== Task inputs ==
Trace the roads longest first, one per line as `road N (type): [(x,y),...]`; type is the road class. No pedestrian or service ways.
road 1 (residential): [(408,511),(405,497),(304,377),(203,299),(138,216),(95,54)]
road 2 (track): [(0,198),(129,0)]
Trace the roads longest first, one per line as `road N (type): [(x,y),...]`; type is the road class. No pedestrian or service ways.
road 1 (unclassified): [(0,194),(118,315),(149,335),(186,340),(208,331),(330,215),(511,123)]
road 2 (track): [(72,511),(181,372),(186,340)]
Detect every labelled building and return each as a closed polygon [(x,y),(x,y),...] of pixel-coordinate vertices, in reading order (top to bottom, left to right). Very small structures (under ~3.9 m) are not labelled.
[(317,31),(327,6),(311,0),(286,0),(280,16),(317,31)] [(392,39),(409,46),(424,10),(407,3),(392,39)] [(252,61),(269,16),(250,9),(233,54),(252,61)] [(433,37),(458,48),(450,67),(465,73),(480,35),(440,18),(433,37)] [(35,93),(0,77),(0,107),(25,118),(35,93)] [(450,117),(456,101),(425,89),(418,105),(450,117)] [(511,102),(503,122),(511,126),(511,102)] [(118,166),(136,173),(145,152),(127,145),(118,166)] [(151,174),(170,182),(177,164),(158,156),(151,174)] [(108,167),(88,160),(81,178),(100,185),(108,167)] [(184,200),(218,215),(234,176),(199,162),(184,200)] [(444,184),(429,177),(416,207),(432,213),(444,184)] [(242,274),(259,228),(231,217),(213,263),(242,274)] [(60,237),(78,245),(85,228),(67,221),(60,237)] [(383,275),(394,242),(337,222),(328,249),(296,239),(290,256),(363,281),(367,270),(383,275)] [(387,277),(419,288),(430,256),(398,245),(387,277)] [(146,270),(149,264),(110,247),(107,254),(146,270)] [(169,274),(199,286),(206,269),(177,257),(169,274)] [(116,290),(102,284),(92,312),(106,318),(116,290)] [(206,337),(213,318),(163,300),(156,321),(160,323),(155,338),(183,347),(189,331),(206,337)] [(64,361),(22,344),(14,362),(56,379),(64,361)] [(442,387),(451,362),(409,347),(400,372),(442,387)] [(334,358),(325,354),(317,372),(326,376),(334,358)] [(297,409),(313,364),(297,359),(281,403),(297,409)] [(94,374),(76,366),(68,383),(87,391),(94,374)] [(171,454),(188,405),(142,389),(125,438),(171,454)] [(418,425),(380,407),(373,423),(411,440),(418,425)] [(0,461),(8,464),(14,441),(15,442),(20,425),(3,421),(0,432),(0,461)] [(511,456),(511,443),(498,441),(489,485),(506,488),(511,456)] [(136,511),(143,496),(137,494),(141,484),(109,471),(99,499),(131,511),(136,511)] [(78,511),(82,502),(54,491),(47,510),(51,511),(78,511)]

== What you should do ==
Reproduce the data verbatim from its first line through the line that contains "road 2 (track): [(0,198),(129,0)]", including both of those lines.

== Task answer ==
Trace the roads longest first, one per line as `road N (type): [(x,y),...]`; type is the road class. No pedestrian or service ways.
road 1 (residential): [(408,511),(405,497),(304,377),(203,299),(138,216),(95,54)]
road 2 (track): [(0,198),(129,0)]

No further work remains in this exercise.